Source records
——————————
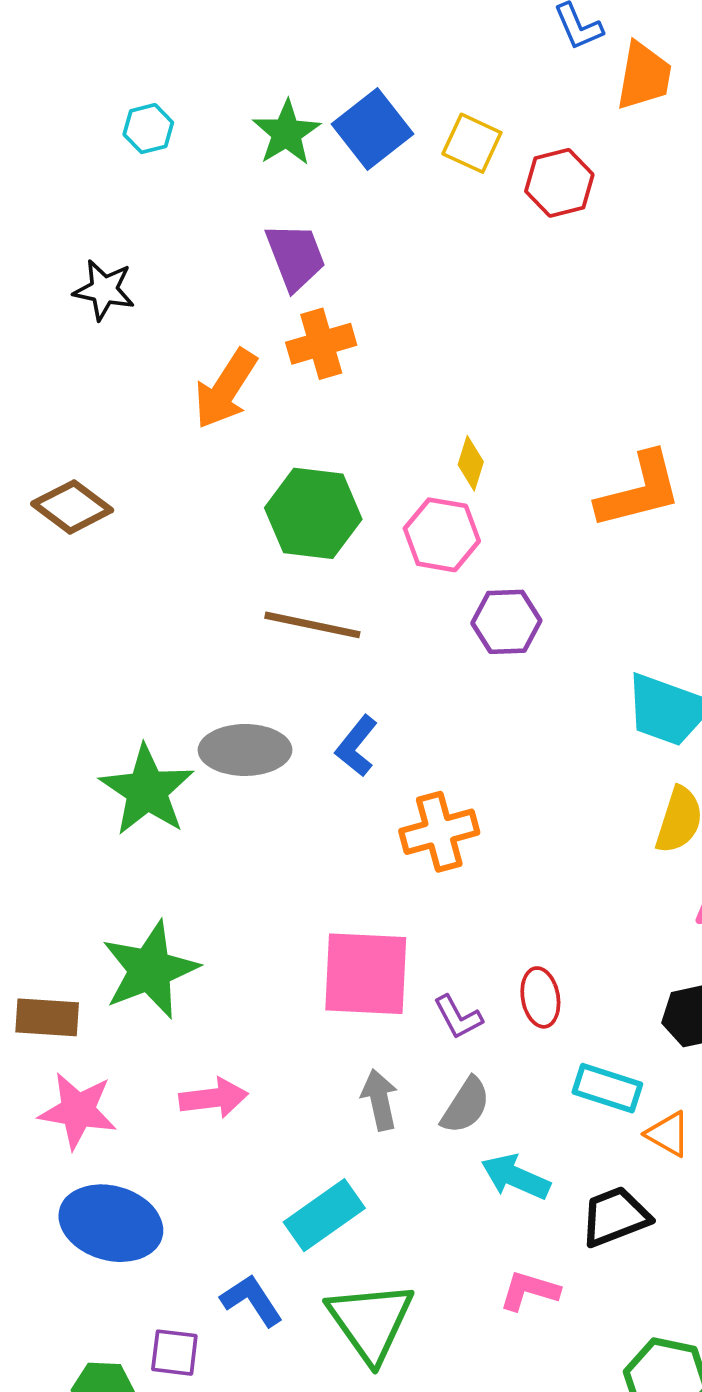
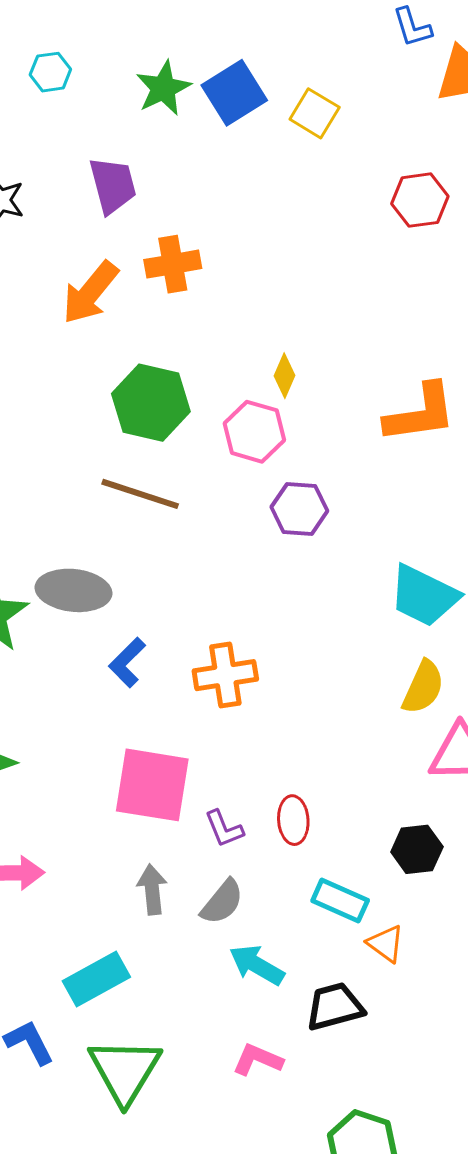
red hexagon: (559, 183) -> (420, 200), moved
purple trapezoid: (295, 257) -> (113, 185), moved
blue L-shape: (356, 746) -> (127, 663), moved

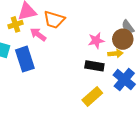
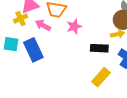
pink star: (96, 41) -> (74, 27), moved

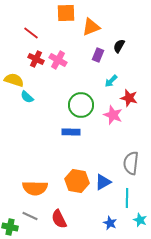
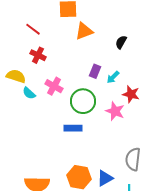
orange triangle: (91, 27) -> (84, 31), moved
purple rectangle: (98, 55) -> (95, 71), moved
pink cross: (58, 60) -> (54, 86), moved

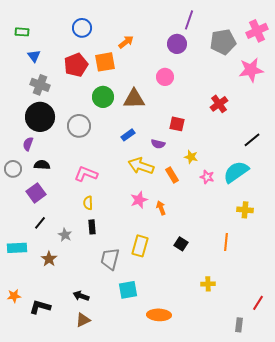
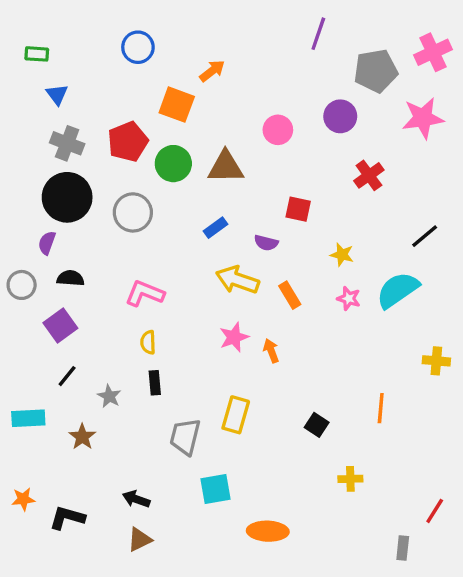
purple circle: (177, 44) -> (340, 116), moved
orange square: (105, 62) -> (177, 105), turned 30
red pentagon: (76, 65) -> (128, 142), moved
yellow star: (191, 157) -> (342, 255), moved
yellow cross: (245, 210) -> (436, 361), moved
black square: (181, 244) -> (317, 425), moved

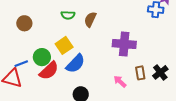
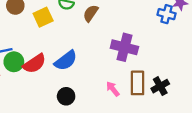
yellow square: (64, 45) -> (43, 17), moved
green circle: (42, 57) -> (14, 62), moved
brown rectangle: (140, 73) -> (137, 83), size x1.5

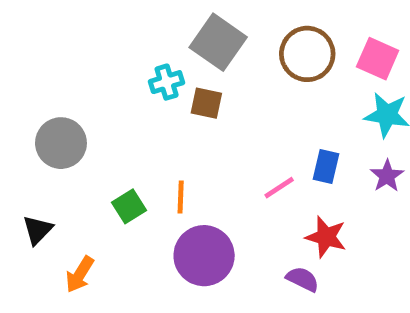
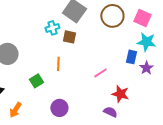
blue rectangle: (326, 167) -> (131, 57), moved
orange line: (181, 197) -> (58, 64), moved
purple circle: (204, 256) -> (59, 108), moved, size x0.7

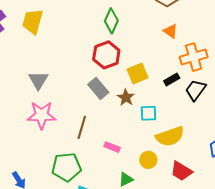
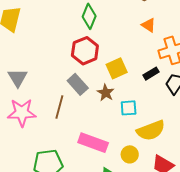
brown line: (82, 127) -> (59, 107), moved
pink rectangle: (112, 147) -> (93, 143), size x1.8

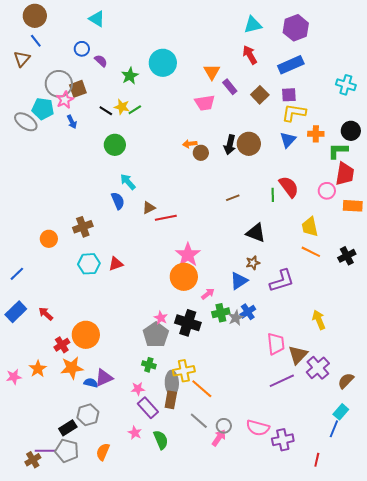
——————————
■ **Task**
The lines needed run from the first line of the records through the line containing "purple circle: (204, 256)", both included. Restate them word for word, without pictures.

■ **Result**
red hexagon: (559, 183) -> (420, 200), moved
purple trapezoid: (295, 257) -> (113, 185), moved
blue L-shape: (356, 746) -> (127, 663), moved

pink star: (96, 41) -> (74, 27), moved

orange triangle: (91, 27) -> (84, 31), moved
purple rectangle: (98, 55) -> (95, 71), moved
pink cross: (58, 60) -> (54, 86), moved

purple circle: (177, 44) -> (340, 116), moved
orange square: (105, 62) -> (177, 105), turned 30
red pentagon: (76, 65) -> (128, 142), moved
yellow star: (191, 157) -> (342, 255), moved
yellow cross: (245, 210) -> (436, 361), moved
black square: (181, 244) -> (317, 425), moved

yellow square: (64, 45) -> (43, 17), moved
green circle: (42, 57) -> (14, 62), moved
brown rectangle: (140, 73) -> (137, 83), size x1.5

blue rectangle: (326, 167) -> (131, 57), moved
orange line: (181, 197) -> (58, 64), moved
purple circle: (204, 256) -> (59, 108), moved, size x0.7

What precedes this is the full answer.